= Dataset excerpt =
►

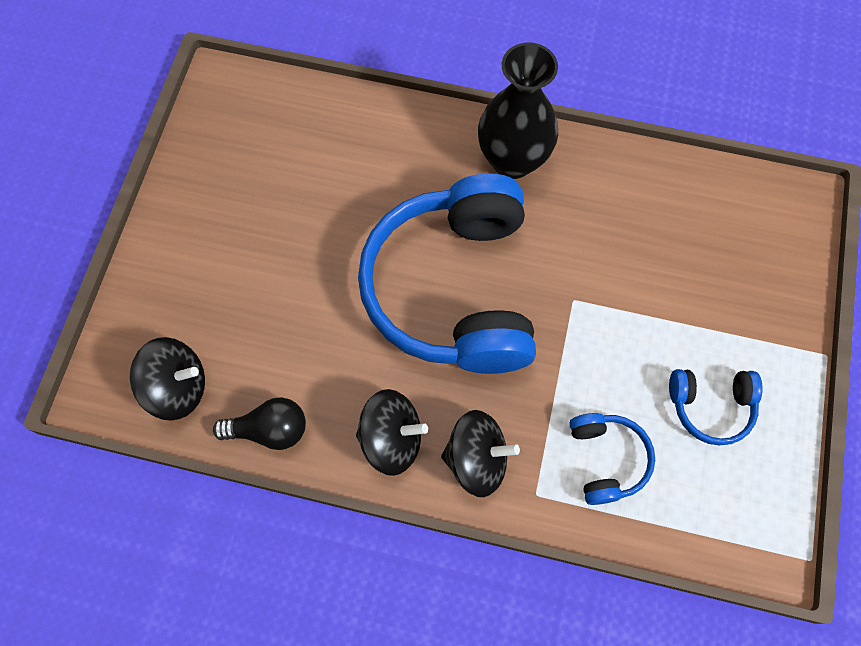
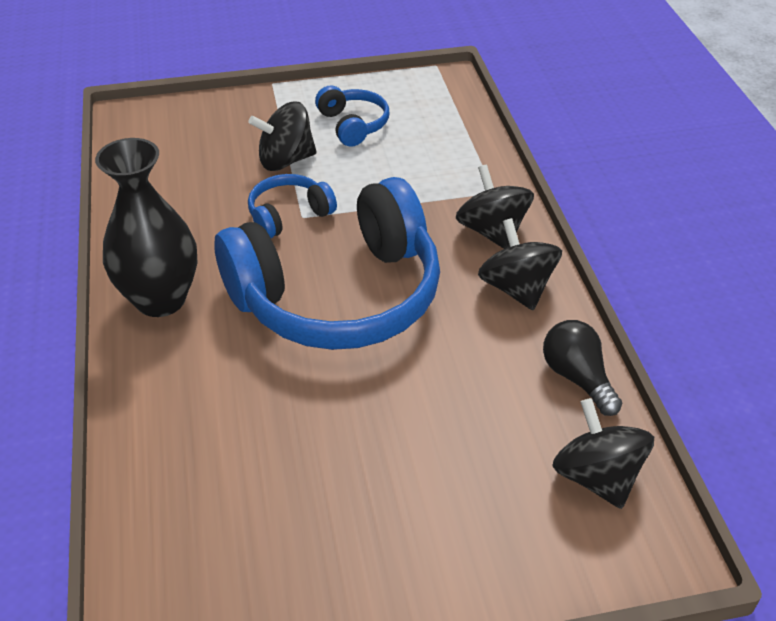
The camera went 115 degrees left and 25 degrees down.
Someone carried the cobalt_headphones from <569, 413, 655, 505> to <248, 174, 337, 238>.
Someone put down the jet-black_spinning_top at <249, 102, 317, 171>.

◄

= Task =
Exactly reproduce the line containing "Someone carried the" and all lines after it in the material, stopping only at the end.

= Task result =
Someone carried the cobalt_headphones from <569, 413, 655, 505> to <248, 174, 337, 238>.
Someone put down the jet-black_spinning_top at <249, 102, 317, 171>.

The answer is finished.